Problem requirements: Among the entries below, extract exactly the lines that run from the one with "C202: 4700uF (plus" through the one with "J202 pin 2: GND -> VEXT", both ends included.

Records provided:
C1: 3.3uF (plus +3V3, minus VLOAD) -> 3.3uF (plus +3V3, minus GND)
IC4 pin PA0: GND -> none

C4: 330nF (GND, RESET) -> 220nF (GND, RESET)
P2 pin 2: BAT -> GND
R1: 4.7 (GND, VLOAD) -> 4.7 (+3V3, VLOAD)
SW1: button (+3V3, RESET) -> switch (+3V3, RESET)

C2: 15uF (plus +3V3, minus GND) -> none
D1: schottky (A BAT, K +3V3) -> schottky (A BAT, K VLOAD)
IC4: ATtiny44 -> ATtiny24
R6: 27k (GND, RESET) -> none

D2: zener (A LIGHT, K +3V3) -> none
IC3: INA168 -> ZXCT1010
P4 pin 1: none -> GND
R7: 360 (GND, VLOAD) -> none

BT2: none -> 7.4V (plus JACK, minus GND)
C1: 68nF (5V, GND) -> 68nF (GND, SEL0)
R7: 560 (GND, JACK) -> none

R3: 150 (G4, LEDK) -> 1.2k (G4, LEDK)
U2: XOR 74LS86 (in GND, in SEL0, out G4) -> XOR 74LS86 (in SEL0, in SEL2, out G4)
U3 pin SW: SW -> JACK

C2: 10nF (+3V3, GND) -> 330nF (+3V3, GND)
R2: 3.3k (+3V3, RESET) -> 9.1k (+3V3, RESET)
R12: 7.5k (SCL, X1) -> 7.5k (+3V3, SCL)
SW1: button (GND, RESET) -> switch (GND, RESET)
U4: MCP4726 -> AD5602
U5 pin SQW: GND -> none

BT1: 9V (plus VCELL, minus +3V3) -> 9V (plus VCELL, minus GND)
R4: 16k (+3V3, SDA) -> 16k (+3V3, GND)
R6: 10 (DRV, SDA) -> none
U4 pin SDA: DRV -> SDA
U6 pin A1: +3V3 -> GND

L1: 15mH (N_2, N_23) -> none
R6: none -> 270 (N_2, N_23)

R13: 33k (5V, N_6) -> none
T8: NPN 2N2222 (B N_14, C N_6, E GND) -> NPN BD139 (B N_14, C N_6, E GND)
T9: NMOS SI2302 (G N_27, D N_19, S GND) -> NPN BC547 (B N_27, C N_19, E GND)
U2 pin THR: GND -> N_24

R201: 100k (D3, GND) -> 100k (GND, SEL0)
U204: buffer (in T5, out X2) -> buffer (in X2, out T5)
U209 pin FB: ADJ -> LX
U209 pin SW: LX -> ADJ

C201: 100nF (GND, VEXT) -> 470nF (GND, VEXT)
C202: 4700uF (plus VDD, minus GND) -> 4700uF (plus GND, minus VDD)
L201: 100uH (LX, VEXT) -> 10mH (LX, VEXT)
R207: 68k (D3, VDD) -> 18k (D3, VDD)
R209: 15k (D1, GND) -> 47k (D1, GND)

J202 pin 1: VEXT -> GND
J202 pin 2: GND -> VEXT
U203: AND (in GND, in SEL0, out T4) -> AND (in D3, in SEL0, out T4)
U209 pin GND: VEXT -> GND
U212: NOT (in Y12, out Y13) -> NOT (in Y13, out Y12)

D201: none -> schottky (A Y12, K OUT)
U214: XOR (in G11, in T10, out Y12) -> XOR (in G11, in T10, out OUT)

Output for this task:
C202: 4700uF (plus VDD, minus GND) -> 4700uF (plus GND, minus VDD)
L201: 100uH (LX, VEXT) -> 10mH (LX, VEXT)
R207: 68k (D3, VDD) -> 18k (D3, VDD)
R209: 15k (D1, GND) -> 47k (D1, GND)

J202 pin 1: VEXT -> GND
J202 pin 2: GND -> VEXT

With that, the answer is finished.